====== Data for this task ======

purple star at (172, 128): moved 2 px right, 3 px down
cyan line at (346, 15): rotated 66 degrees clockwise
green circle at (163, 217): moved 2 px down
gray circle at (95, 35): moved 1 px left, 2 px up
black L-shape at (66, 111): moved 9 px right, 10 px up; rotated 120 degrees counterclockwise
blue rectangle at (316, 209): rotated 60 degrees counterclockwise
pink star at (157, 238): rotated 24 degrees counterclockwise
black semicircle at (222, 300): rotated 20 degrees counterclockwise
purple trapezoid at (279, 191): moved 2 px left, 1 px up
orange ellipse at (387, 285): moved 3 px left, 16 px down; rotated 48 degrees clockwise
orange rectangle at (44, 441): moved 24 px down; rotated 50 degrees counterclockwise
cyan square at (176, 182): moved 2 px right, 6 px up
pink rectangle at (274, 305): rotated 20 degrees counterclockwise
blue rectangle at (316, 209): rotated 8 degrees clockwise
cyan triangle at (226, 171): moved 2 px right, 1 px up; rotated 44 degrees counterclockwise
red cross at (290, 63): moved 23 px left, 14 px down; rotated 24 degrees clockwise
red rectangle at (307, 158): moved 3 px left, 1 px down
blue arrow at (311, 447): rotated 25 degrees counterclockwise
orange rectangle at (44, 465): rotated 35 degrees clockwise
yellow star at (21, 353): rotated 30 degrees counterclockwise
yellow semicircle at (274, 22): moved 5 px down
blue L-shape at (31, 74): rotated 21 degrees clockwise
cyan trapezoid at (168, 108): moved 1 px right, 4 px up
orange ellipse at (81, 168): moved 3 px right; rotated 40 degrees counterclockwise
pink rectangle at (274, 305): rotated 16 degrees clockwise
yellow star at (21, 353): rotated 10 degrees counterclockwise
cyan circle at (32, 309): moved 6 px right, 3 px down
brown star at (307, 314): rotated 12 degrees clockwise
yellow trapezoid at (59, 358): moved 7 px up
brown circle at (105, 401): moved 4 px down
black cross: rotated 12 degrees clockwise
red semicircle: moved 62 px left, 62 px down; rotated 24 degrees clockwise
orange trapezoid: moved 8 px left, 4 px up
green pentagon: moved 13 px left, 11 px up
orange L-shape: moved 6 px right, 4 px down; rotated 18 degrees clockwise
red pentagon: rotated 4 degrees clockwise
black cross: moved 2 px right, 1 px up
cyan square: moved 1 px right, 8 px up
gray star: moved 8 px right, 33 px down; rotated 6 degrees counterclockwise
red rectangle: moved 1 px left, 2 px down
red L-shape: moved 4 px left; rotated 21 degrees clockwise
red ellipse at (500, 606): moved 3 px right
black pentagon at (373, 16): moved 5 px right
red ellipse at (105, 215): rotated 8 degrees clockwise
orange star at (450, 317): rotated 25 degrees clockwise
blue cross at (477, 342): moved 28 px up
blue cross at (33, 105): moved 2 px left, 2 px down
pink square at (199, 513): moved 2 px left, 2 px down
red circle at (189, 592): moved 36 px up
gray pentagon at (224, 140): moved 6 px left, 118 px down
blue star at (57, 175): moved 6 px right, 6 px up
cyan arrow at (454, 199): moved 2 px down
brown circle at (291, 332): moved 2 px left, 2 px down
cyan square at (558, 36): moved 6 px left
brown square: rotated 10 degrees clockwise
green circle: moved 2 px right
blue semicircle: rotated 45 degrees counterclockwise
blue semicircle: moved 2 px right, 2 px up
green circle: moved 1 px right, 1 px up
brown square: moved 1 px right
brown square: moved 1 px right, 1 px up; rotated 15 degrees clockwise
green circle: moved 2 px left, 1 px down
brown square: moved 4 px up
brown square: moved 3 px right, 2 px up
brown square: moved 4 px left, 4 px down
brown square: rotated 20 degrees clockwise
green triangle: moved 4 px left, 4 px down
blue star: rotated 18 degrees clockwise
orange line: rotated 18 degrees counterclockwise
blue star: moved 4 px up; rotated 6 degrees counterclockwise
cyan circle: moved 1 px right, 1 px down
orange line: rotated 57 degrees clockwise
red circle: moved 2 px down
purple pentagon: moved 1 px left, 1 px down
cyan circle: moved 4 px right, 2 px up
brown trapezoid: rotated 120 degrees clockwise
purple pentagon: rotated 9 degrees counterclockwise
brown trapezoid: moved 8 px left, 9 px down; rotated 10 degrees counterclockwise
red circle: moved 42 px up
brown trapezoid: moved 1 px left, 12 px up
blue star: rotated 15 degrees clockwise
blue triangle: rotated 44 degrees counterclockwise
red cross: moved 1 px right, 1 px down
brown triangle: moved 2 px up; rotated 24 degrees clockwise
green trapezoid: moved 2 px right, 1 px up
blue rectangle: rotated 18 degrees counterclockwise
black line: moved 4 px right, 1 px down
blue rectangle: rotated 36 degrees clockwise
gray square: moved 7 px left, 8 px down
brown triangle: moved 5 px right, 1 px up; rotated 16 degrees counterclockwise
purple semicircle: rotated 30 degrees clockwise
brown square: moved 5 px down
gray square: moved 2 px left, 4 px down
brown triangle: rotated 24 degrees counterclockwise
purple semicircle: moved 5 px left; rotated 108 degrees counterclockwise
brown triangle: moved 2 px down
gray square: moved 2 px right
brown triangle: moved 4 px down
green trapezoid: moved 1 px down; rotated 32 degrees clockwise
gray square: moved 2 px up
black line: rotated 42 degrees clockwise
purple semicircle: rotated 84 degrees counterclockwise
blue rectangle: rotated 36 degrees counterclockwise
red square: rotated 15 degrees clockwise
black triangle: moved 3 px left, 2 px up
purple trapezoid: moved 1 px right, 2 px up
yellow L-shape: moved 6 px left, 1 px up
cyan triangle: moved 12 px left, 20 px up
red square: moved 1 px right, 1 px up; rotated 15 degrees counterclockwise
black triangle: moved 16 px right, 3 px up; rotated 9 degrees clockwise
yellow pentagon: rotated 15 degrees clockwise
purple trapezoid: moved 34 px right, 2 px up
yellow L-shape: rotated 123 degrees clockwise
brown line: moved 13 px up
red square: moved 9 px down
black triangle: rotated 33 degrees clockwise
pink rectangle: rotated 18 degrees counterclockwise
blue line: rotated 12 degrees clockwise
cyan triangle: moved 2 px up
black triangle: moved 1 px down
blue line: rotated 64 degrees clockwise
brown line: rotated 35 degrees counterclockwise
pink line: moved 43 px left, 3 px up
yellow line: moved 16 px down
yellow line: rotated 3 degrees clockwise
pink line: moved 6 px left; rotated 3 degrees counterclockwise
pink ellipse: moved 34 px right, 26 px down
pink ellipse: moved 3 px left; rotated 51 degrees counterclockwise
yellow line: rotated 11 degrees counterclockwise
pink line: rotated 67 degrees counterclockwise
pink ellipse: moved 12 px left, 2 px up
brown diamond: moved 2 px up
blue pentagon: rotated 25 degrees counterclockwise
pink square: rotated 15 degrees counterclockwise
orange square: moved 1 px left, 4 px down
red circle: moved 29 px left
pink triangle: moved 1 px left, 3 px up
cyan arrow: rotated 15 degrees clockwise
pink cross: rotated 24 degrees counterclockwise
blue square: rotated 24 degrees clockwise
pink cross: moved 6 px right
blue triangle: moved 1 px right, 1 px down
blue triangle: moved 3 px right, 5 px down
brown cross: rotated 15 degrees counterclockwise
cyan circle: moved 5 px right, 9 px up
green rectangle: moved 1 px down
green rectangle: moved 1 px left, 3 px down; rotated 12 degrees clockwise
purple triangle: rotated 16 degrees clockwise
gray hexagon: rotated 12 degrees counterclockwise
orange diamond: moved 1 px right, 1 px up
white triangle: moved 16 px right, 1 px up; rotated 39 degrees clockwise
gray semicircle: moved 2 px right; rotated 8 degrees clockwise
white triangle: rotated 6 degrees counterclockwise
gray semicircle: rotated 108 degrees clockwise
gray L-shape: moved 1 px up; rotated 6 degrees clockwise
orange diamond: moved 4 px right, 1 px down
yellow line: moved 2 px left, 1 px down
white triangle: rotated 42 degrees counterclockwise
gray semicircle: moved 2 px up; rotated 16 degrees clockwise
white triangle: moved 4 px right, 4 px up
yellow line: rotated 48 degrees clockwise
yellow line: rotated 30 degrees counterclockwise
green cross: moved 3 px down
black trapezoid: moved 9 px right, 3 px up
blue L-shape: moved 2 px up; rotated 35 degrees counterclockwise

======

Exercise instructions ▸ Rewrite the stretch of lines from the start through the line that contains "red pentagon: rotated 4 degrees clockwise", changing "semicircle" to "half circle" and leaving everything else as it is.

Answer ▸
purple star at (172, 128): moved 2 px right, 3 px down
cyan line at (346, 15): rotated 66 degrees clockwise
green circle at (163, 217): moved 2 px down
gray circle at (95, 35): moved 1 px left, 2 px up
black L-shape at (66, 111): moved 9 px right, 10 px up; rotated 120 degrees counterclockwise
blue rectangle at (316, 209): rotated 60 degrees counterclockwise
pink star at (157, 238): rotated 24 degrees counterclockwise
black half circle at (222, 300): rotated 20 degrees counterclockwise
purple trapezoid at (279, 191): moved 2 px left, 1 px up
orange ellipse at (387, 285): moved 3 px left, 16 px down; rotated 48 degrees clockwise
orange rectangle at (44, 441): moved 24 px down; rotated 50 degrees counterclockwise
cyan square at (176, 182): moved 2 px right, 6 px up
pink rectangle at (274, 305): rotated 20 degrees counterclockwise
blue rectangle at (316, 209): rotated 8 degrees clockwise
cyan triangle at (226, 171): moved 2 px right, 1 px up; rotated 44 degrees counterclockwise
red cross at (290, 63): moved 23 px left, 14 px down; rotated 24 degrees clockwise
red rectangle at (307, 158): moved 3 px left, 1 px down
blue arrow at (311, 447): rotated 25 degrees counterclockwise
orange rectangle at (44, 465): rotated 35 degrees clockwise
yellow star at (21, 353): rotated 30 degrees counterclockwise
yellow half circle at (274, 22): moved 5 px down
blue L-shape at (31, 74): rotated 21 degrees clockwise
cyan trapezoid at (168, 108): moved 1 px right, 4 px up
orange ellipse at (81, 168): moved 3 px right; rotated 40 degrees counterclockwise
pink rectangle at (274, 305): rotated 16 degrees clockwise
yellow star at (21, 353): rotated 10 degrees counterclockwise
cyan circle at (32, 309): moved 6 px right, 3 px down
brown star at (307, 314): rotated 12 degrees clockwise
yellow trapezoid at (59, 358): moved 7 px up
brown circle at (105, 401): moved 4 px down
black cross: rotated 12 degrees clockwise
red half circle: moved 62 px left, 62 px down; rotated 24 degrees clockwise
orange trapezoid: moved 8 px left, 4 px up
green pentagon: moved 13 px left, 11 px up
orange L-shape: moved 6 px right, 4 px down; rotated 18 degrees clockwise
red pentagon: rotated 4 degrees clockwise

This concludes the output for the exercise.